→ Exercise brief
Every line of the listing below is to be duplicated exactly, with the pictures left out.

--------

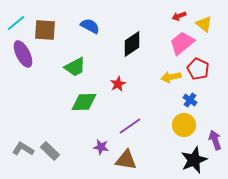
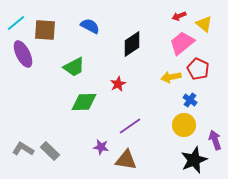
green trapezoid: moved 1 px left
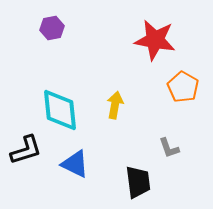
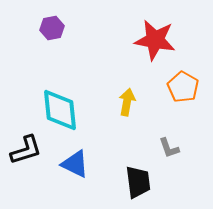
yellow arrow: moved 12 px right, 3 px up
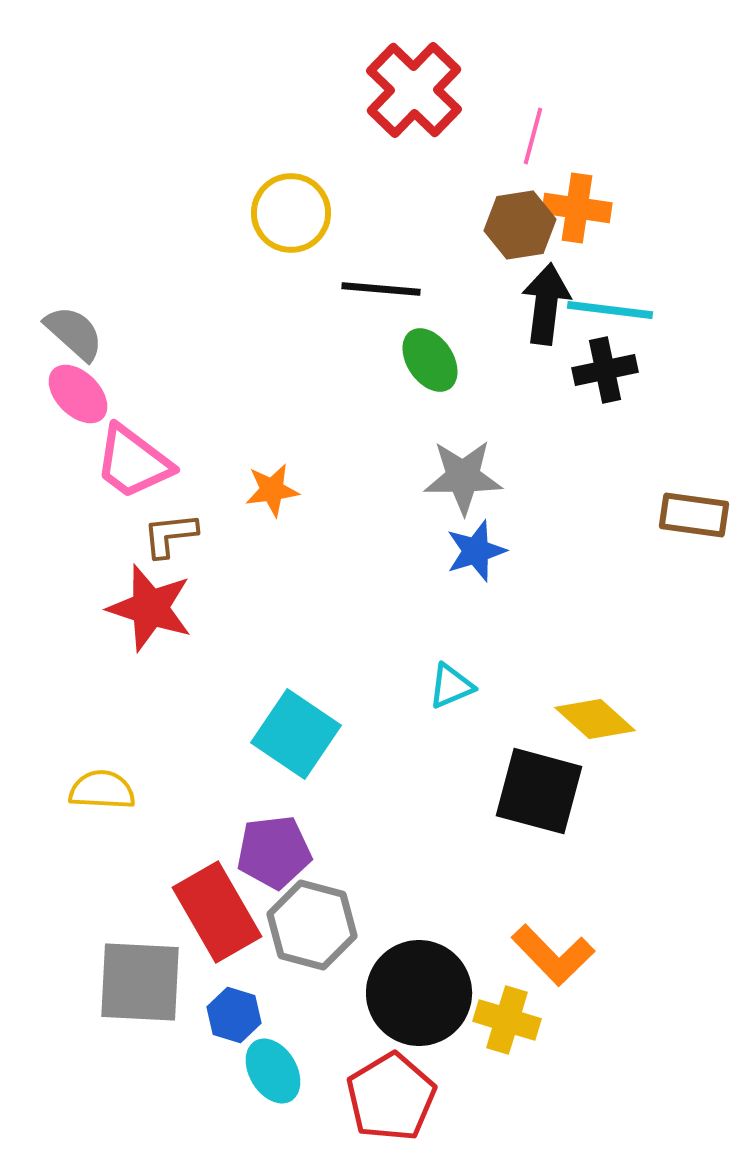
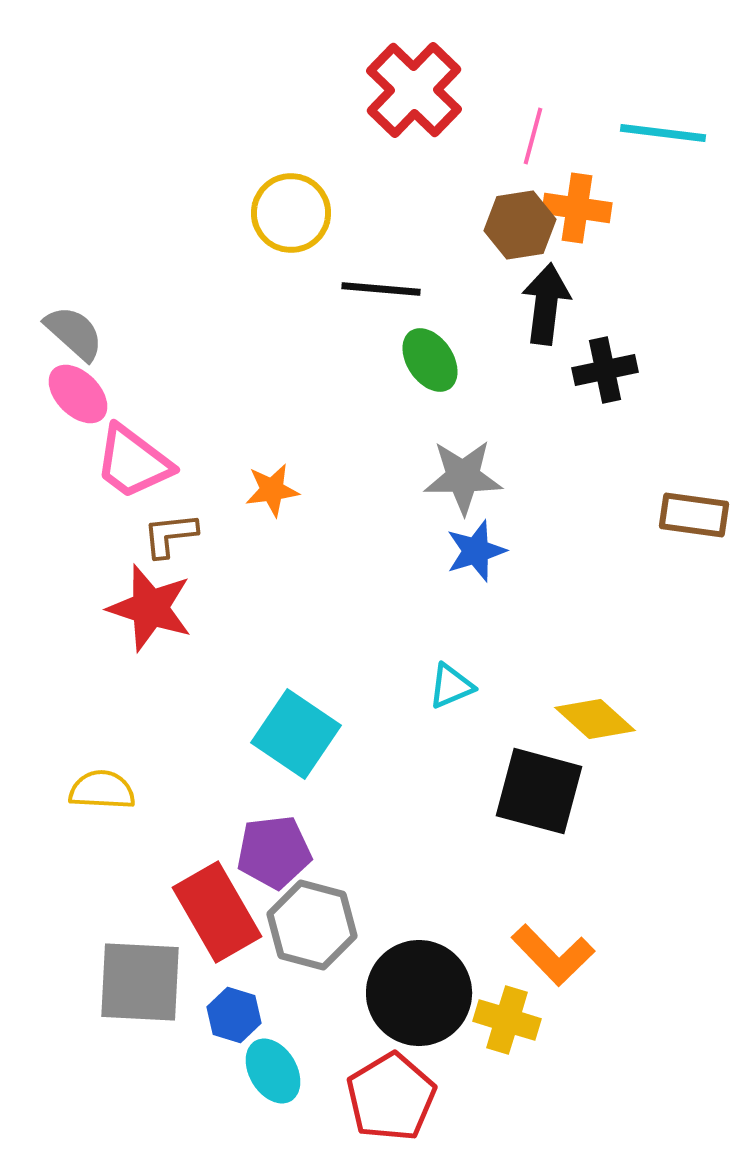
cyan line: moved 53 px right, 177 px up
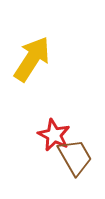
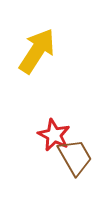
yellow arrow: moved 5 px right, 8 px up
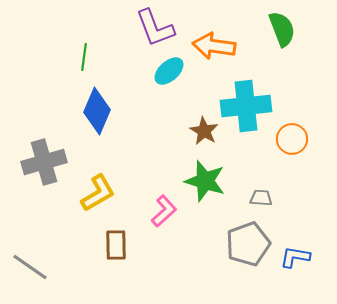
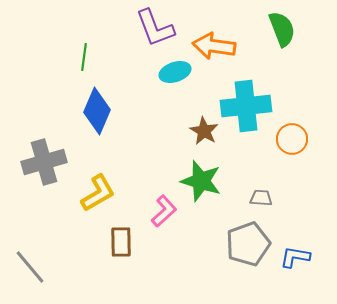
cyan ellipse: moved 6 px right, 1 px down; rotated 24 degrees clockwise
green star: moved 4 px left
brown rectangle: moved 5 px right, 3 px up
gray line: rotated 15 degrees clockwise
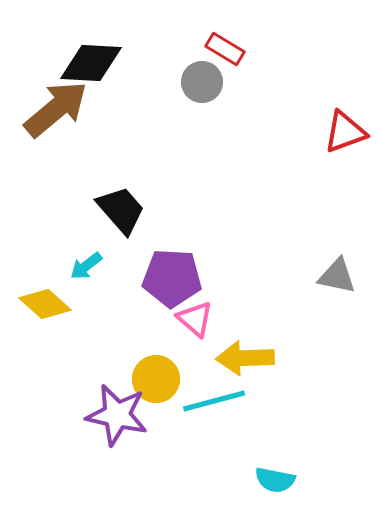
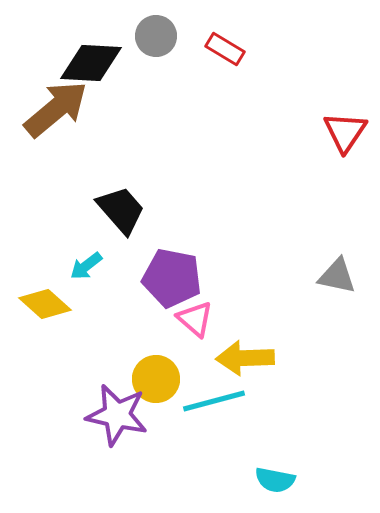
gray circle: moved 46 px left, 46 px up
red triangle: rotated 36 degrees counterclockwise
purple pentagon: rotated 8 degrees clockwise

--------

→ Task output
green trapezoid: moved 1 px left
yellow arrow: moved 12 px right, 3 px up
cyan line: moved 53 px right, 177 px up
yellow arrow: moved 5 px right, 8 px up
cyan ellipse: moved 6 px right, 1 px down; rotated 24 degrees clockwise
green star: moved 4 px left
brown rectangle: moved 5 px right, 3 px up
gray line: rotated 15 degrees clockwise
gray circle: moved 46 px left, 46 px up
red triangle: rotated 36 degrees counterclockwise
purple pentagon: rotated 8 degrees clockwise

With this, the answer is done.